» EXERCISE BRIEF: Leave out any pictures and transcribe all other data below exactly.

[Entries taken from a collection]
***

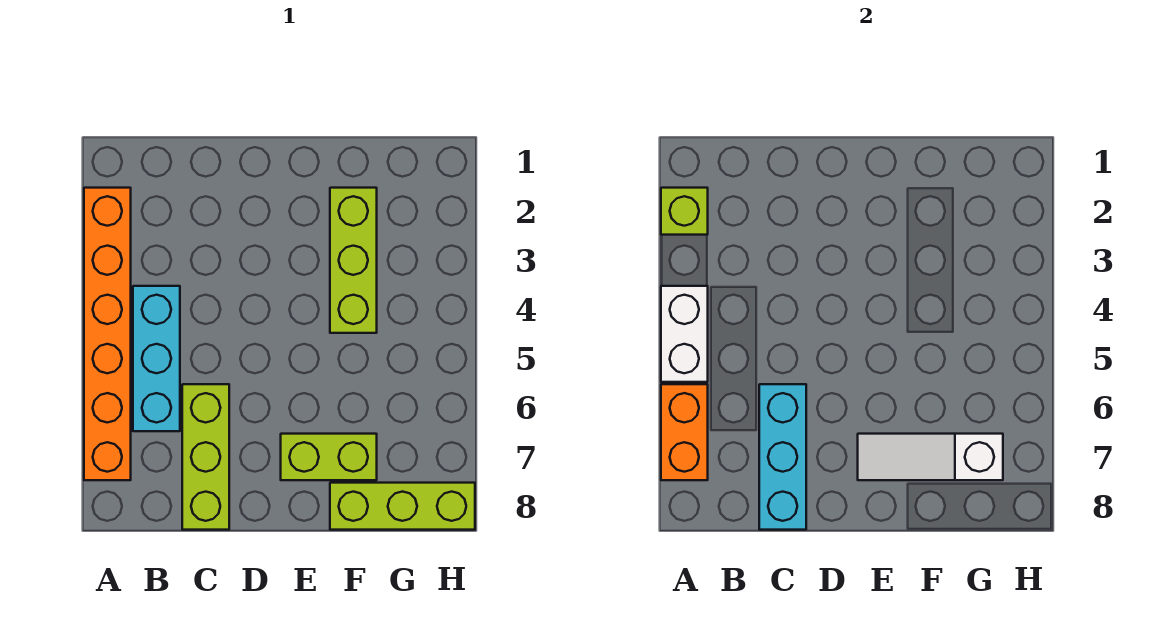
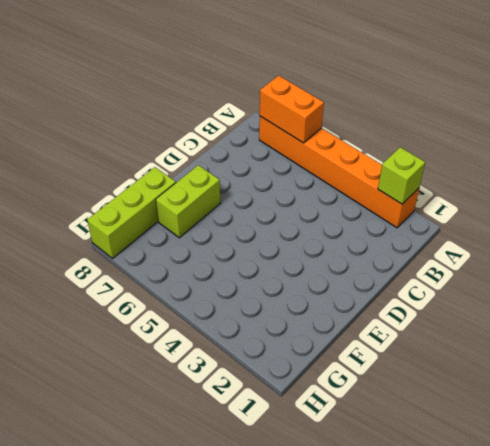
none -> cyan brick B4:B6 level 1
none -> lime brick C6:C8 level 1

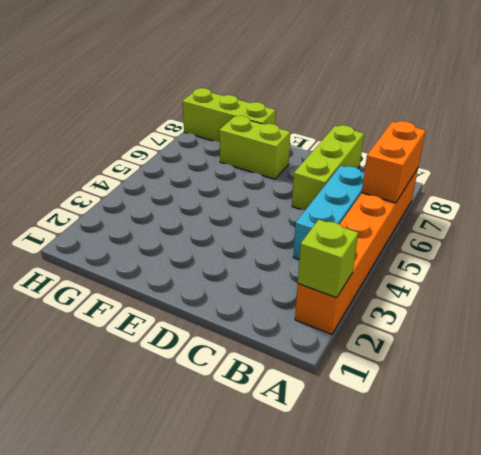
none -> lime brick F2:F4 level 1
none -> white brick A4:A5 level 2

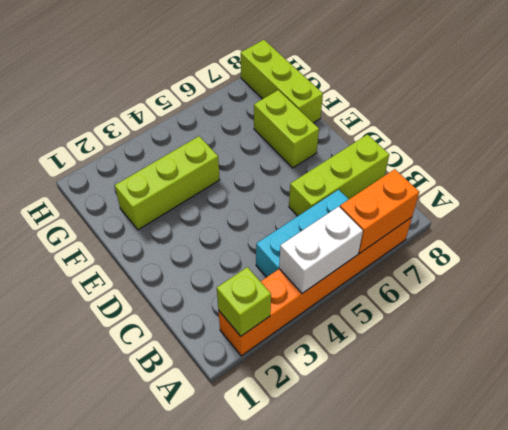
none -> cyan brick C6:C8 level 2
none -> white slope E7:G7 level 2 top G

***

» EXERCISE RESULT:
none -> cyan brick B4:B6 level 1
none -> lime brick C6:C8 level 1

none -> lime brick F2:F4 level 1
none -> white brick A4:A5 level 2

none -> cyan brick C6:C8 level 2
none -> white slope E7:G7 level 2 top G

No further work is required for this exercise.